* [EXERCISE]:
In the records below, find the line that contains "R15: none -> 68 (COM, OUT2)" and the line that contains "T6: NPN 2N3904", then retype exactly those two lines and every line between them.

··· DATA SUPPLIED ···

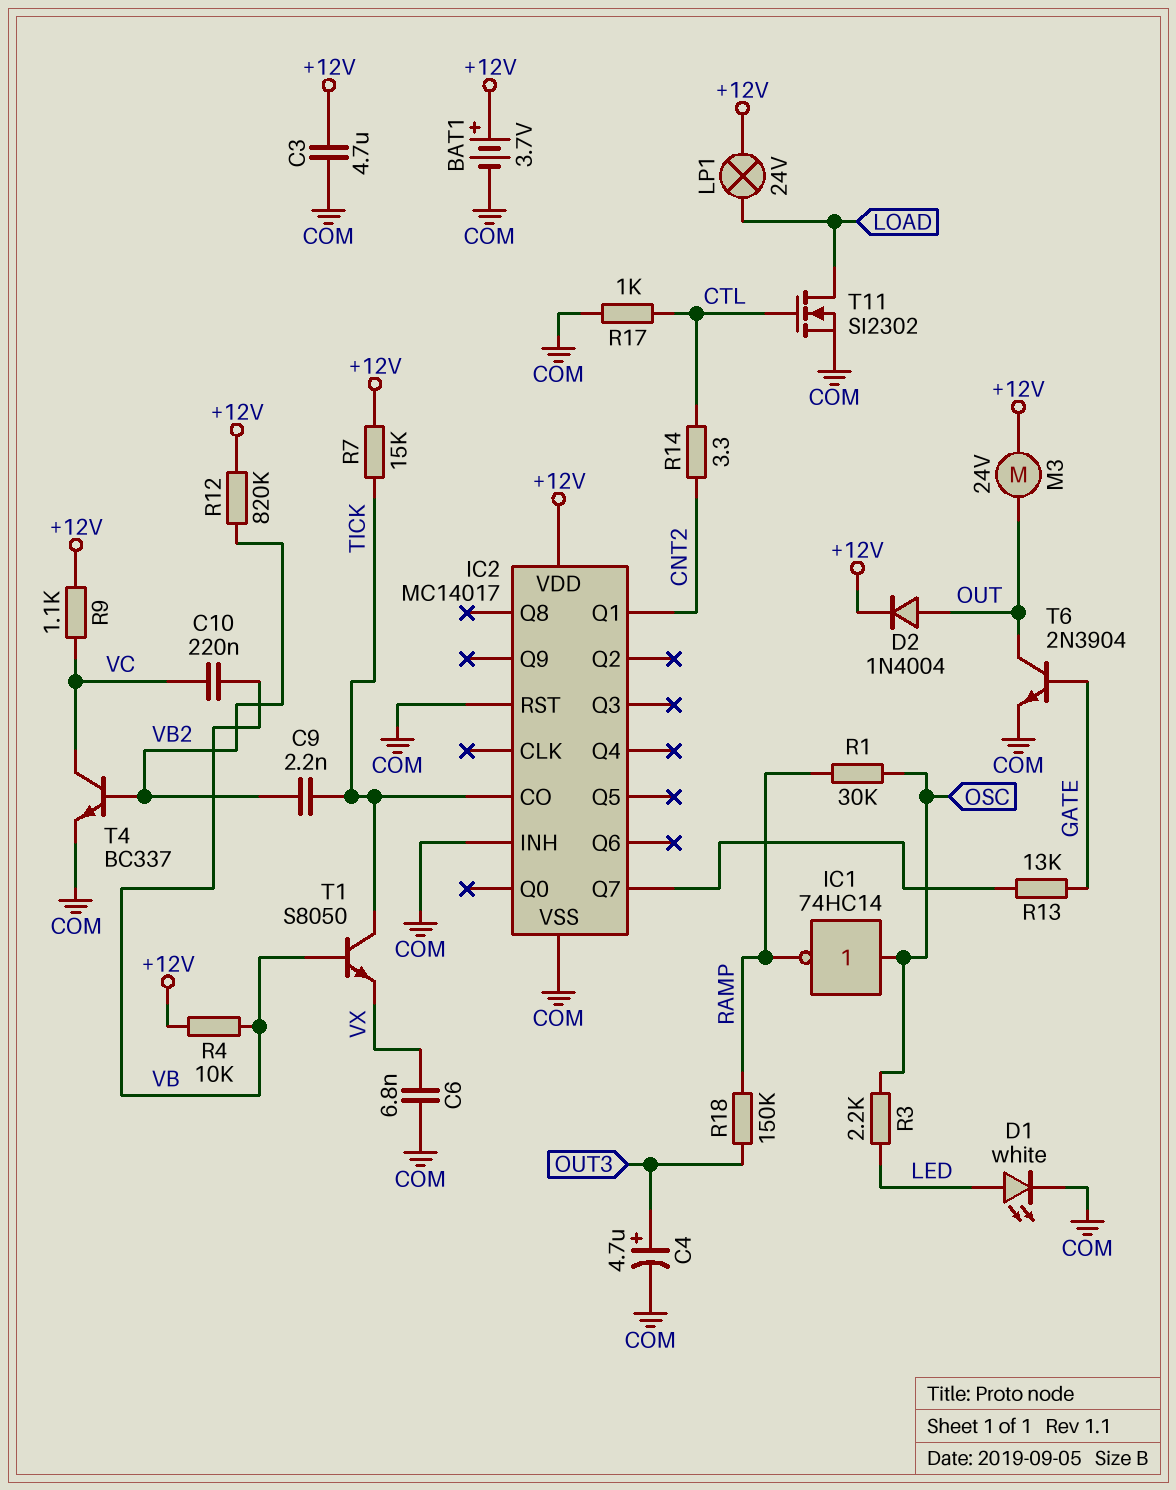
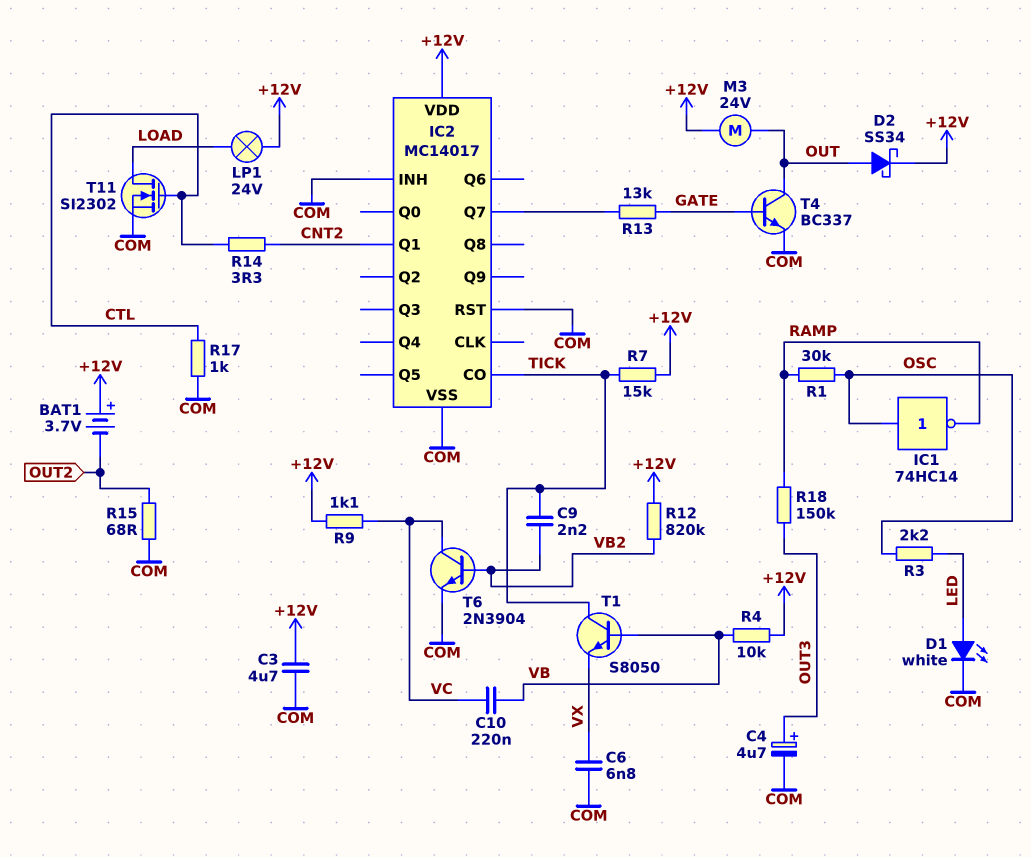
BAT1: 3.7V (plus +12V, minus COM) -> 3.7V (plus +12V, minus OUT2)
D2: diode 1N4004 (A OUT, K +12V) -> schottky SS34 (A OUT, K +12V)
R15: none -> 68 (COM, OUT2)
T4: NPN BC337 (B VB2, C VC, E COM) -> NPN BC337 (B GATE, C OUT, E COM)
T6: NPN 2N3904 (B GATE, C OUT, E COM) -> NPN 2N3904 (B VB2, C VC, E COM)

···
··· DATA SUPPLIED ···

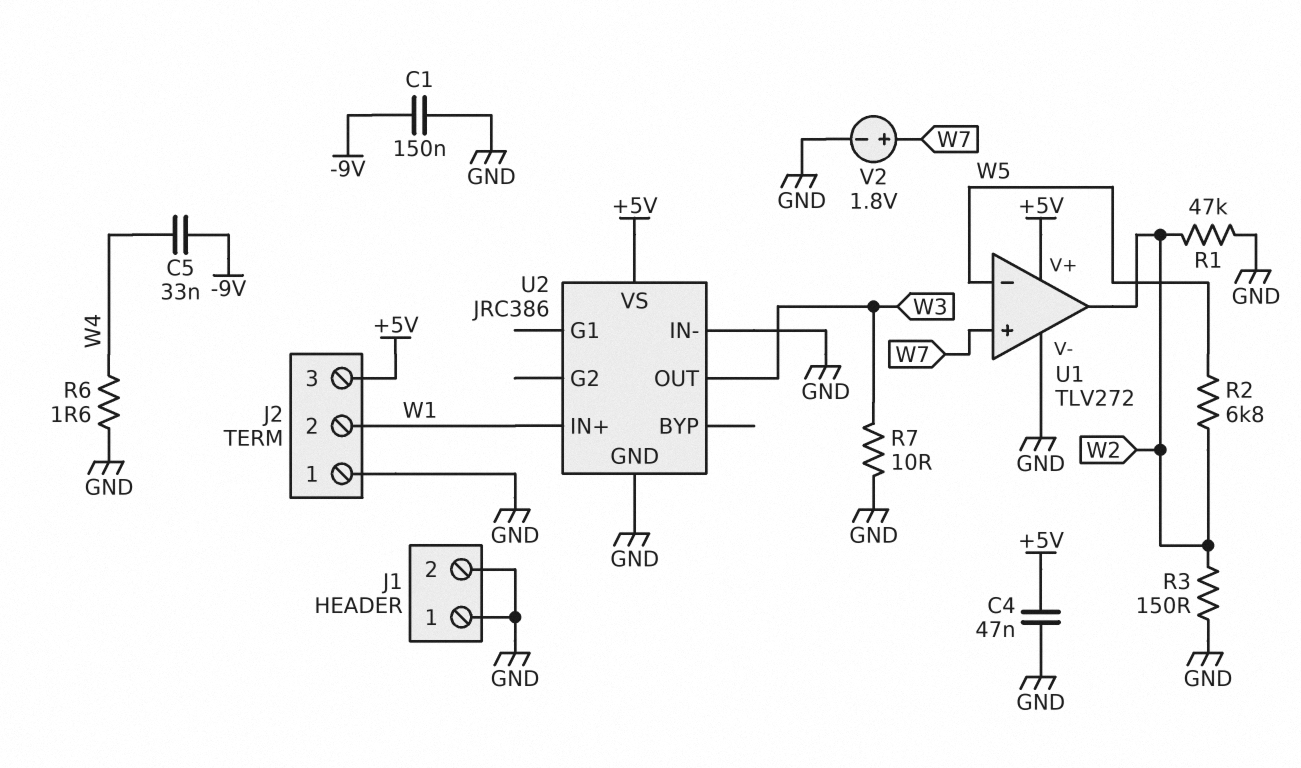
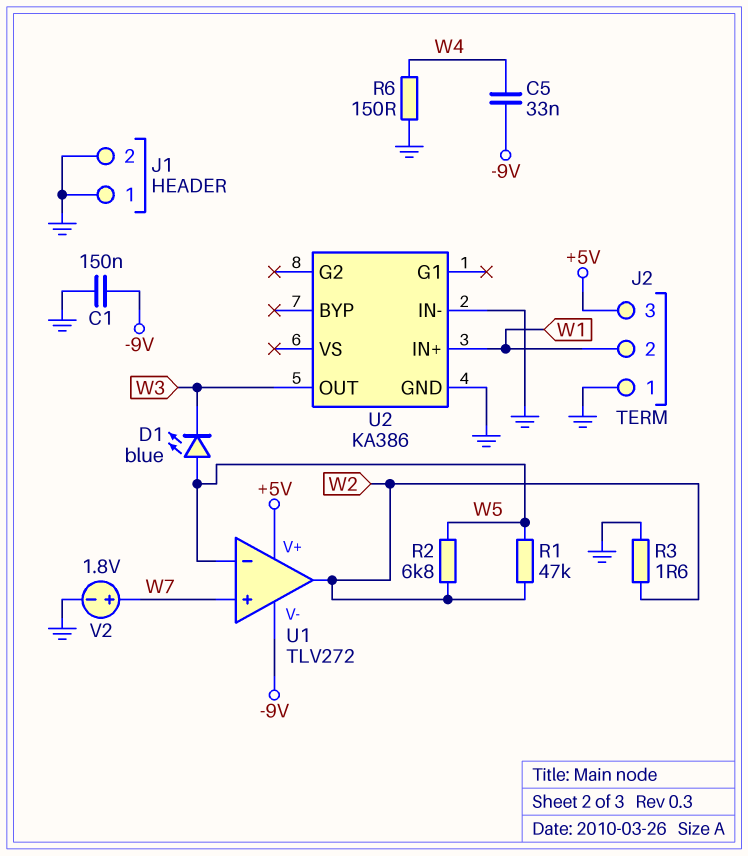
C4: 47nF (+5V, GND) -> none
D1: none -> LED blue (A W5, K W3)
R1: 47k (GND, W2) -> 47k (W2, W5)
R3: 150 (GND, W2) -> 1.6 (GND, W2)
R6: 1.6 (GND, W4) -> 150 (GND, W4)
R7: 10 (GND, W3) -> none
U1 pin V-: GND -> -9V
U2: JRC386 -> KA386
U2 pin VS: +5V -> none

···

* [YOUR RESPONSE]:
R15: none -> 68 (COM, OUT2)
T4: NPN BC337 (B VB2, C VC, E COM) -> NPN BC337 (B GATE, C OUT, E COM)
T6: NPN 2N3904 (B GATE, C OUT, E COM) -> NPN 2N3904 (B VB2, C VC, E COM)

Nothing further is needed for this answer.